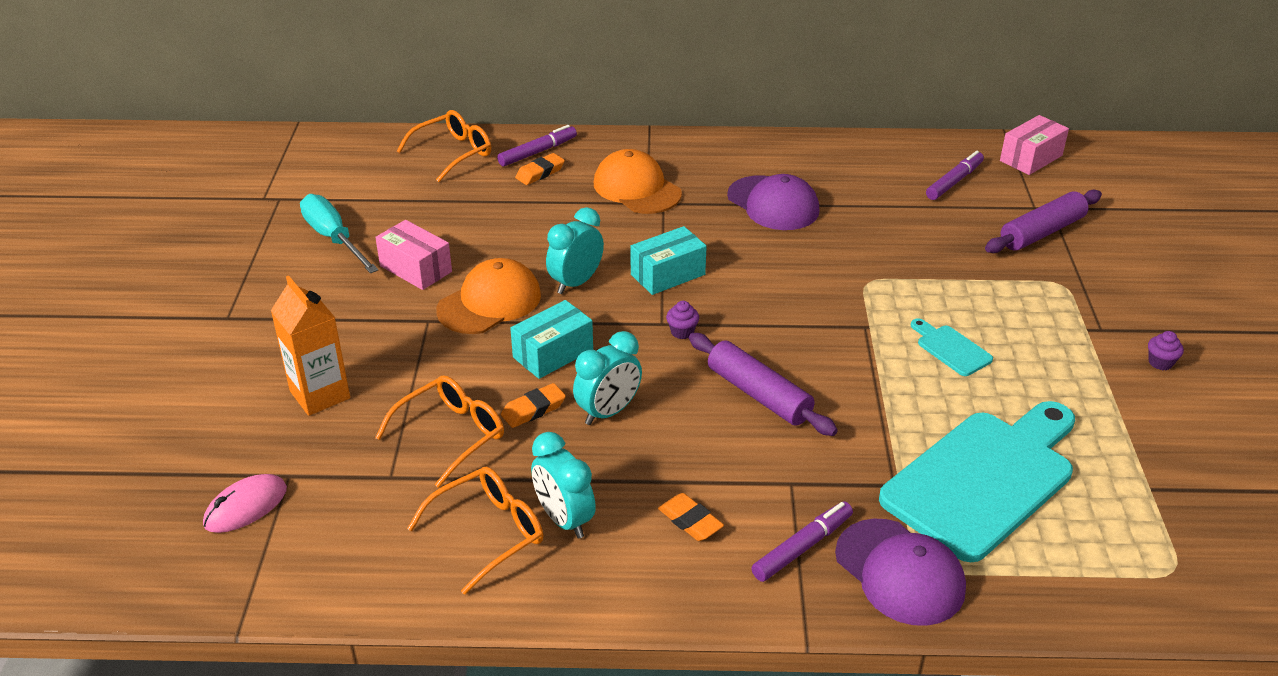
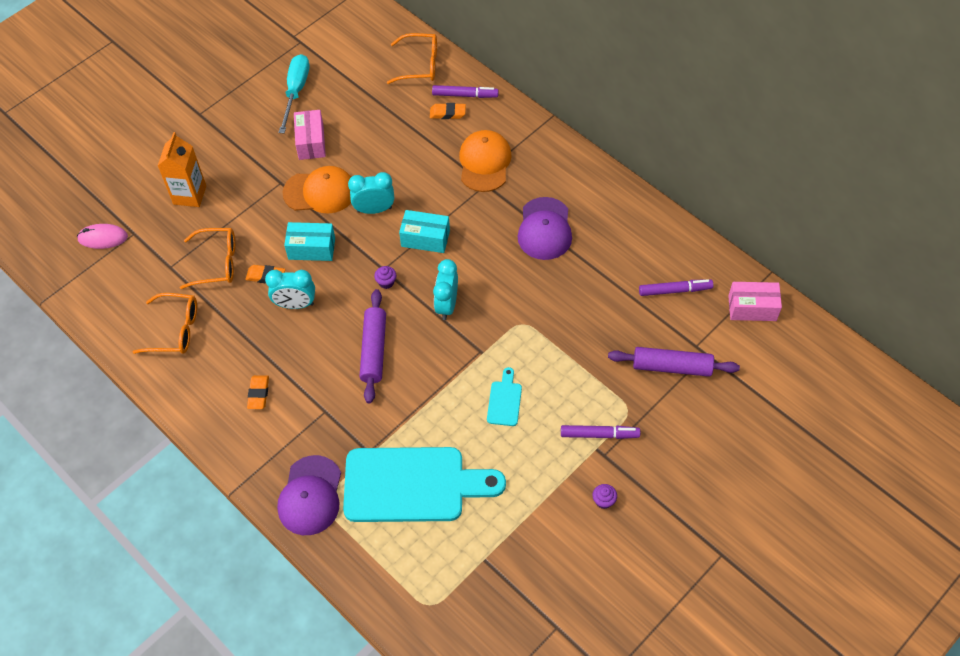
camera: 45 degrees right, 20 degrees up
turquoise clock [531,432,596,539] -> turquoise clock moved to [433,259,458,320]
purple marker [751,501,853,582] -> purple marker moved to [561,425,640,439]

===============

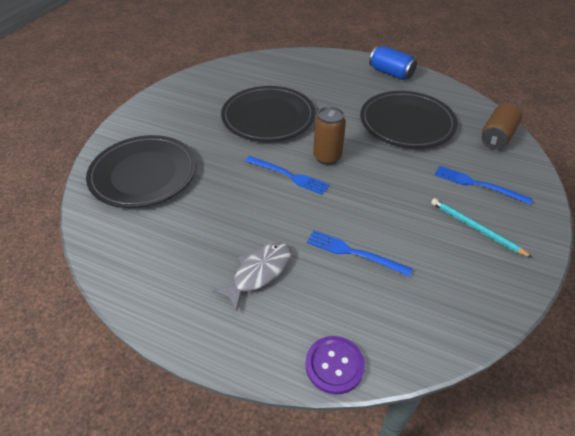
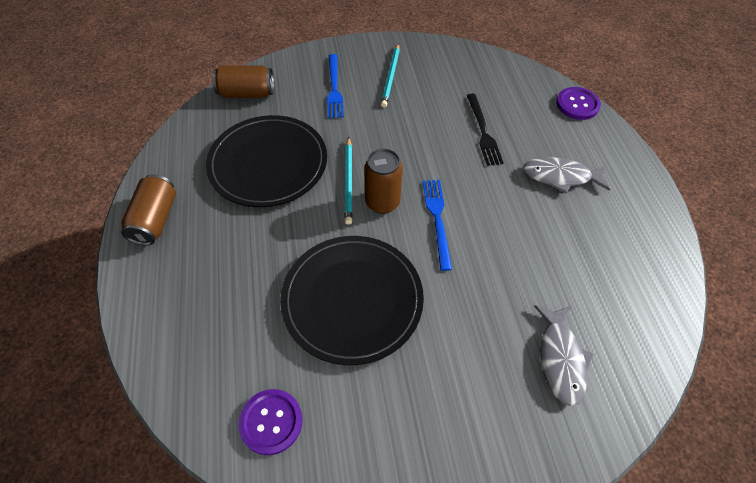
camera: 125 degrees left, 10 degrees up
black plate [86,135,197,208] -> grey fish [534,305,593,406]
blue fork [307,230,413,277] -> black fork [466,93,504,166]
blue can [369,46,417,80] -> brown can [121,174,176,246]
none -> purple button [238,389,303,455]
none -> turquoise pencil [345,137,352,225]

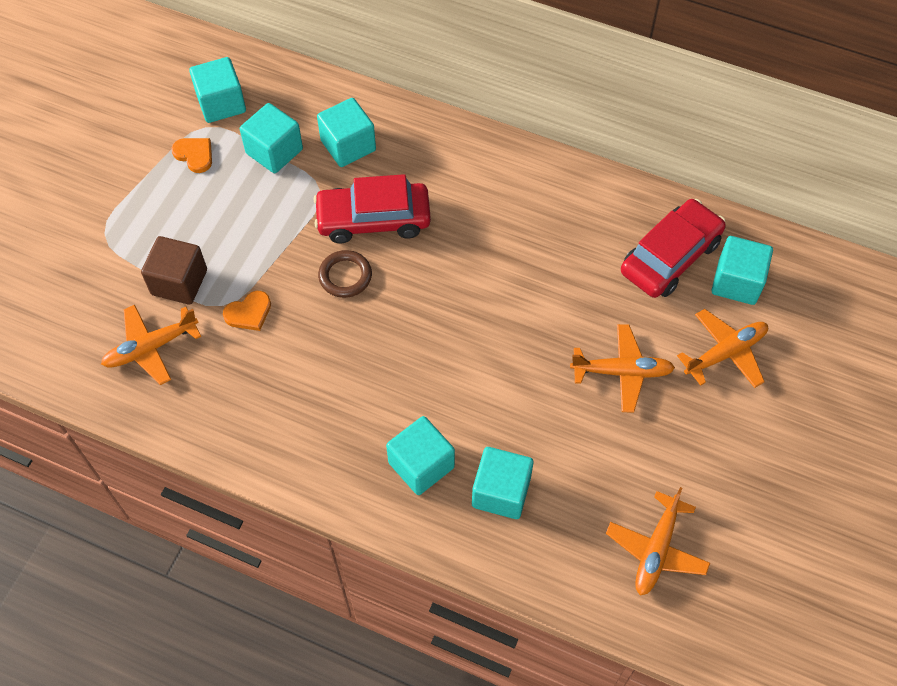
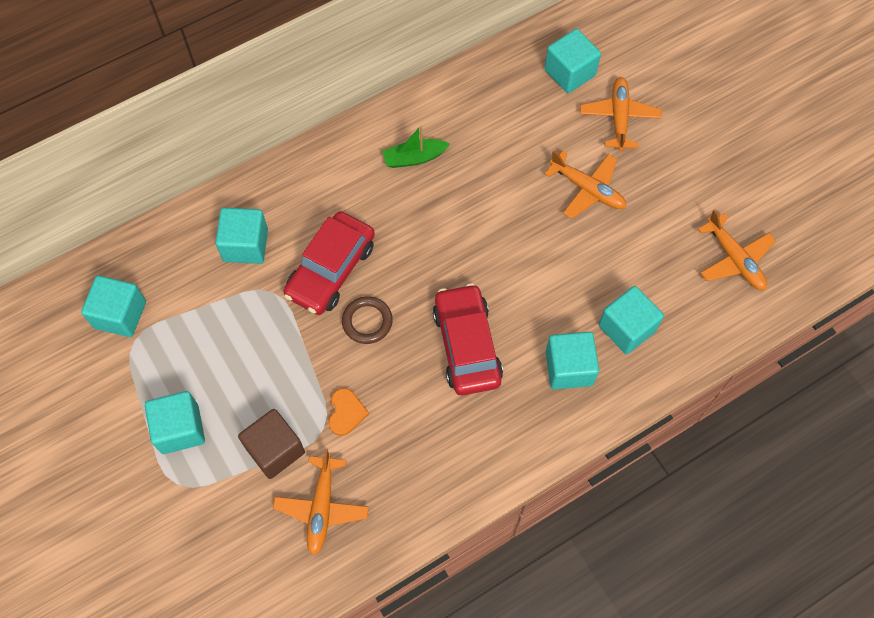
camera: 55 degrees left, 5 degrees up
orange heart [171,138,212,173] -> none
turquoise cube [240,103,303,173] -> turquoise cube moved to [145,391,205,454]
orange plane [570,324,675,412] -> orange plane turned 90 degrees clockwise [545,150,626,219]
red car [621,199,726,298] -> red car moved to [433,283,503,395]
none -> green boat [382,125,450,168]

===============

*WHAT TO PRODUCE*: Exactly as written above, retype the lines starting at the one holding "blue fork [307,230,413,277]" and ending at the one holding "none -> green boat [382,125,450,168]", both included, but not the pictures.

*SOLVED PROBLEM*:
blue fork [307,230,413,277] -> black fork [466,93,504,166]
blue can [369,46,417,80] -> brown can [121,174,176,246]
none -> purple button [238,389,303,455]
none -> turquoise pencil [345,137,352,225]

camera: 55 degrees left, 5 degrees up
orange heart [171,138,212,173] -> none
turquoise cube [240,103,303,173] -> turquoise cube moved to [145,391,205,454]
orange plane [570,324,675,412] -> orange plane turned 90 degrees clockwise [545,150,626,219]
red car [621,199,726,298] -> red car moved to [433,283,503,395]
none -> green boat [382,125,450,168]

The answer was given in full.